Task instructions ->
Copy each line below as it stands, but skip any picture it contains.

○ ○ ○ ○ ○

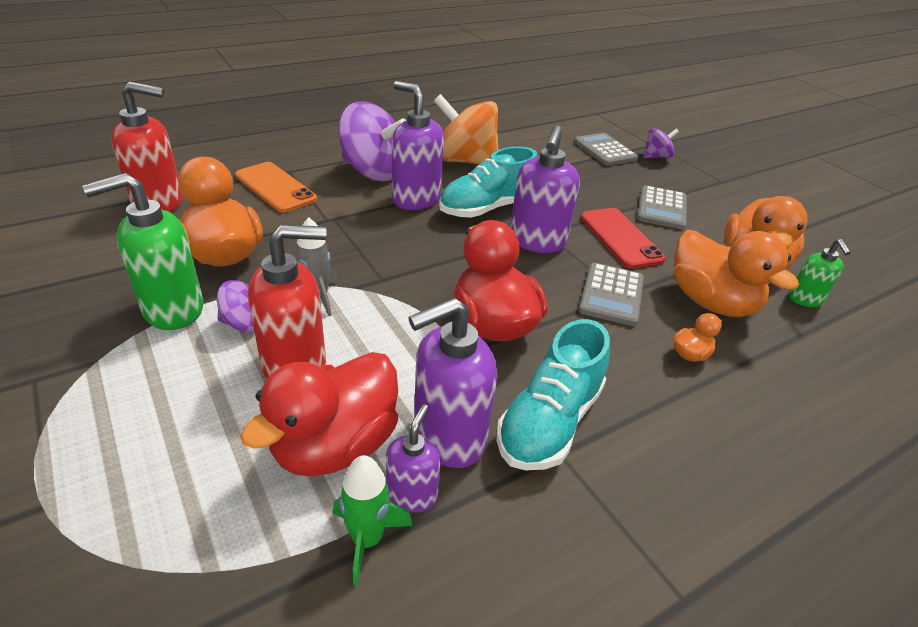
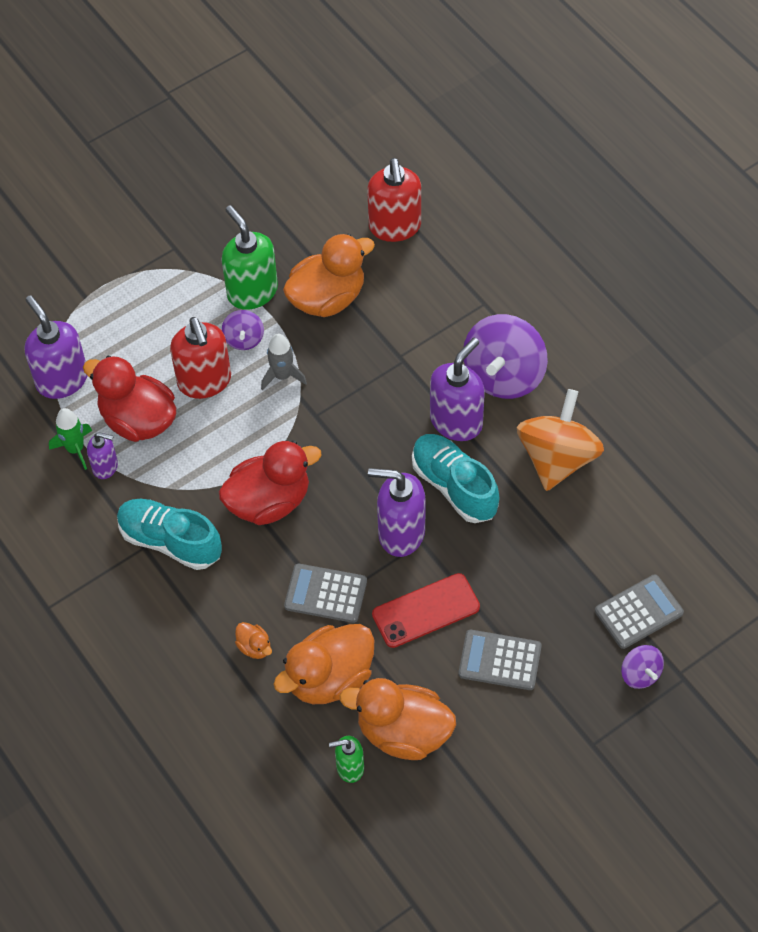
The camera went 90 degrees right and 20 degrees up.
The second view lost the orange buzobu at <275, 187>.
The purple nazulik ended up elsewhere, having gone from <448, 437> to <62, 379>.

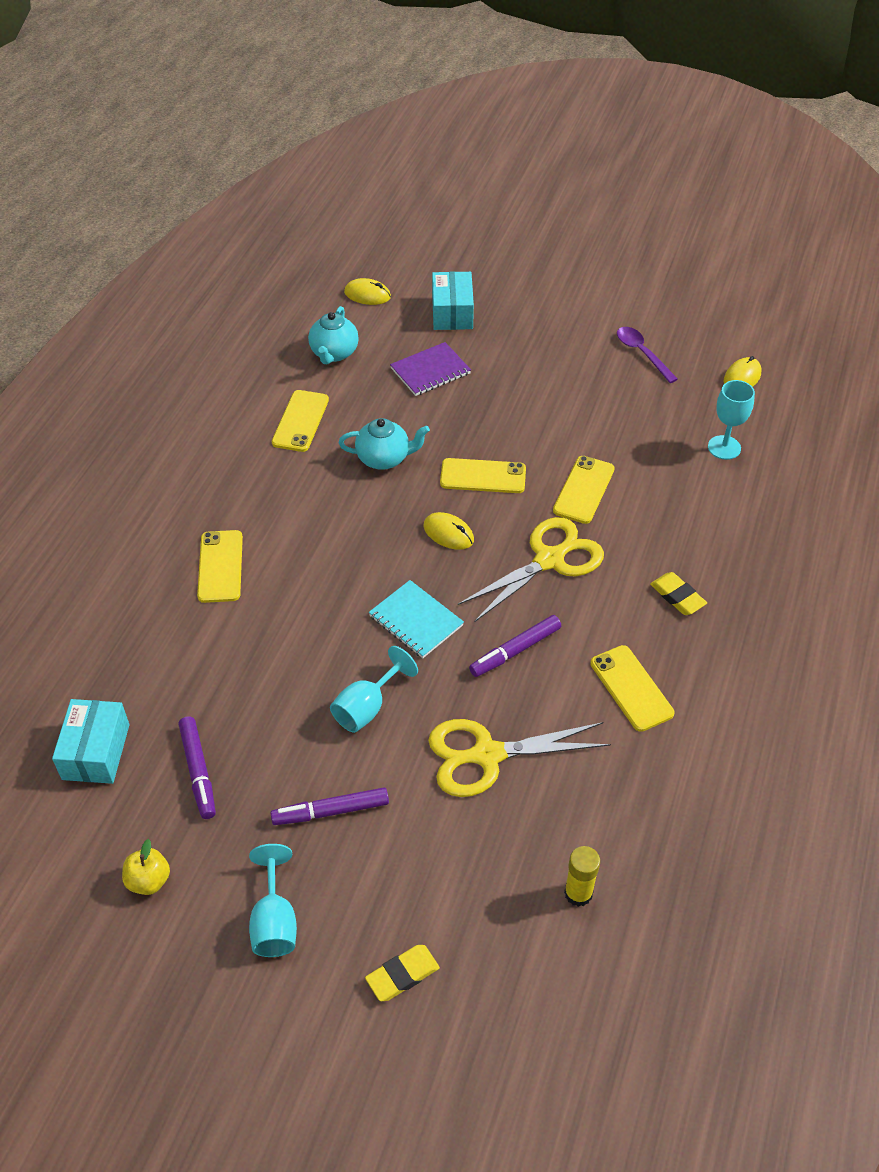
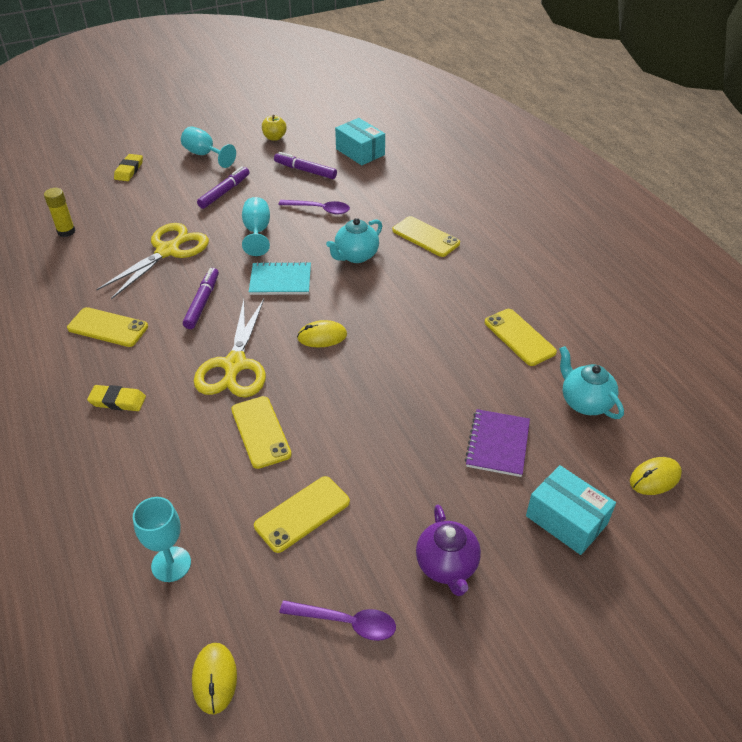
The camera went 135 degrees right and 5 degrees down.
The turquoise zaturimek ended up elsewhere, having gone from <384, 458> to <356, 256>.
The yellow buzobu ended up elsewhere, having gone from <483, 476> to <302, 514>.
The second view gained the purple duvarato at <319, 209>.
The second view gained the purple zaturimek at <447, 566>.

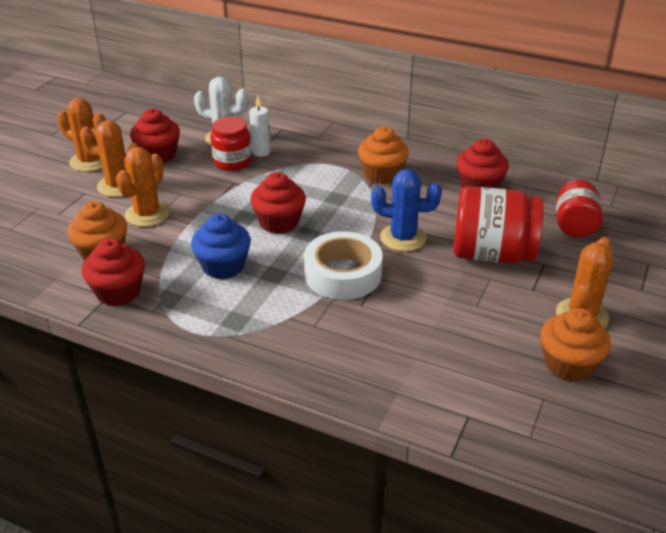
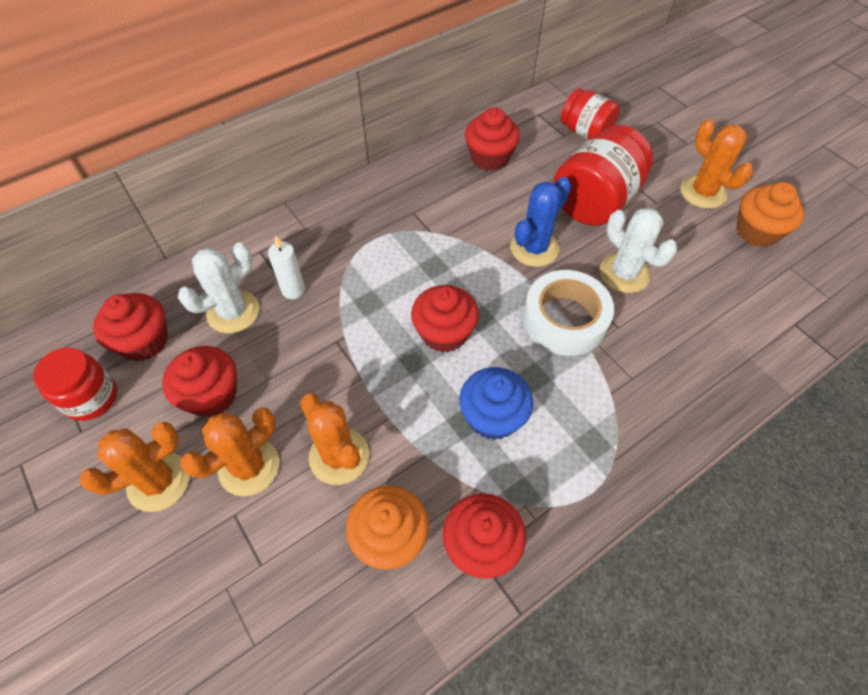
The camera went 60 degrees left and 20 degrees up.
The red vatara ended up elsewhere, having gone from <232, 162> to <91, 398>.
The second view lost the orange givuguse at <382, 174>.
The second view gained the red givuguse at <144, 341>.
The second view gained the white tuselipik at <624, 273>.

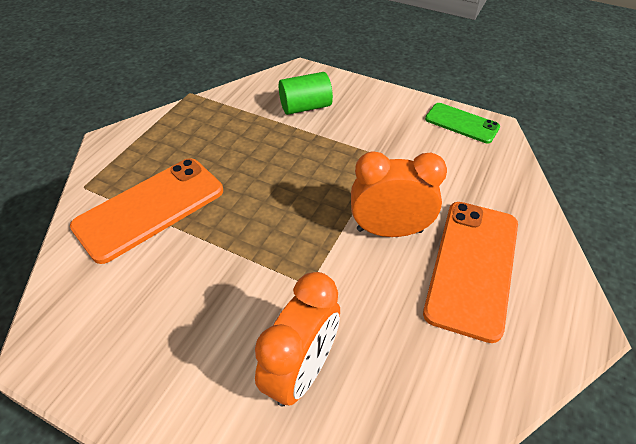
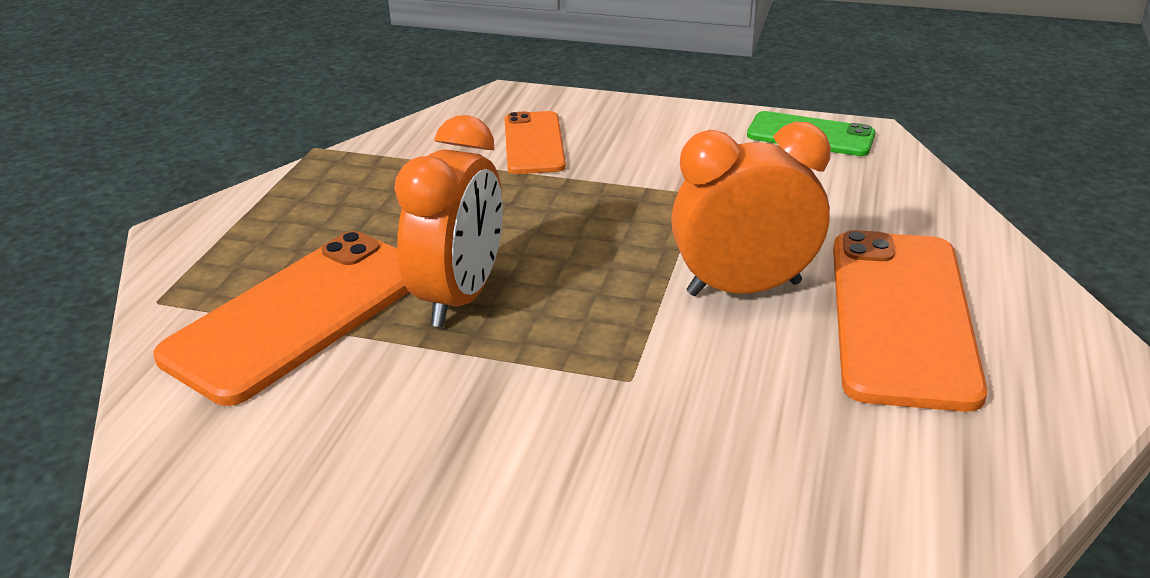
The camera went 10 degrees left and 15 degrees down.
The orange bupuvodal ended up elsewhere, having gone from <302, 371> to <460, 297>.
Where the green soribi stood at <305, 107>, the orange buzobu came to stand at <534, 143>.

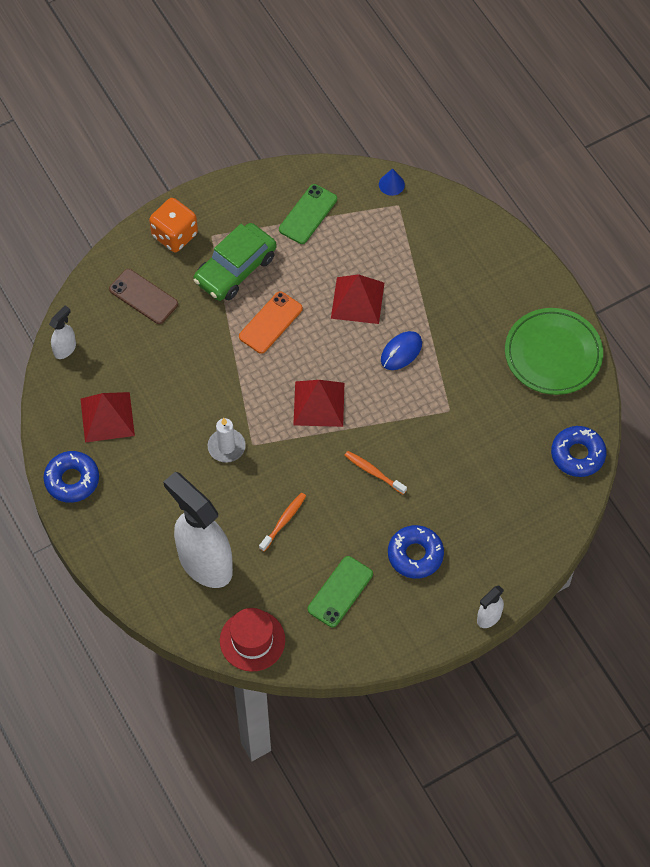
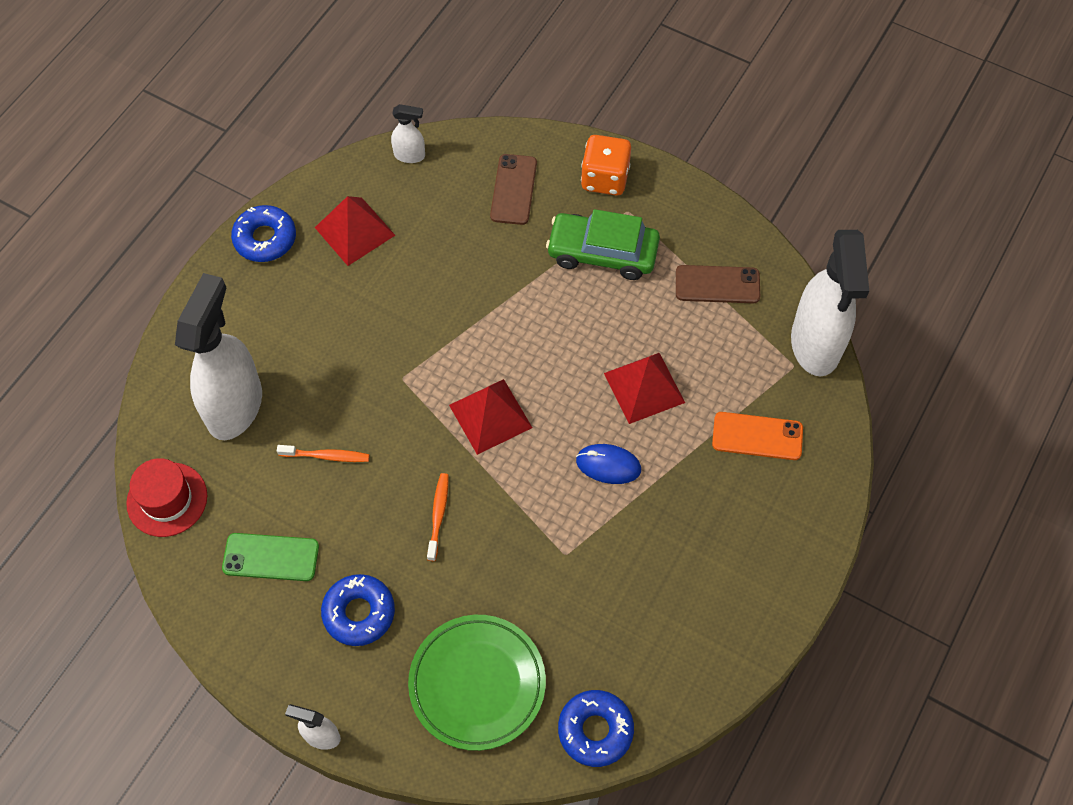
The camera went 60 degrees right and 0 degrees up.
The second view lost the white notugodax at <226, 447>.
The orange buzobu ended up elsewhere, having gone from <270, 322> to <757, 436>.
What was the green buzobu at <308, 214> turned into the brown buzobu at <717, 284>.
Where the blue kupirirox stood at <391, 184>, the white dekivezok came to stand at <815, 345>.
The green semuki ended up elsewhere, having gone from <553, 354> to <477, 684>.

○ ○ ○ ○ ○

Completed task ->
The camera went 90 degrees right and 20 degrees up.
The second view lost the orange buzobu at <275, 187>.
The purple nazulik ended up elsewhere, having gone from <448, 437> to <62, 379>.

The camera went 135 degrees right and 5 degrees down.
The turquoise zaturimek ended up elsewhere, having gone from <384, 458> to <356, 256>.
The yellow buzobu ended up elsewhere, having gone from <483, 476> to <302, 514>.
The second view gained the purple duvarato at <319, 209>.
The second view gained the purple zaturimek at <447, 566>.

The camera went 60 degrees left and 20 degrees up.
The red vatara ended up elsewhere, having gone from <232, 162> to <91, 398>.
The second view lost the orange givuguse at <382, 174>.
The second view gained the red givuguse at <144, 341>.
The second view gained the white tuselipik at <624, 273>.

The camera went 10 degrees left and 15 degrees down.
The orange bupuvodal ended up elsewhere, having gone from <302, 371> to <460, 297>.
Where the green soribi stood at <305, 107>, the orange buzobu came to stand at <534, 143>.

The camera went 60 degrees right and 0 degrees up.
The second view lost the white notugodax at <226, 447>.
The orange buzobu ended up elsewhere, having gone from <270, 322> to <757, 436>.
What was the green buzobu at <308, 214> turned into the brown buzobu at <717, 284>.
Where the blue kupirirox stood at <391, 184>, the white dekivezok came to stand at <815, 345>.
The green semuki ended up elsewhere, having gone from <553, 354> to <477, 684>.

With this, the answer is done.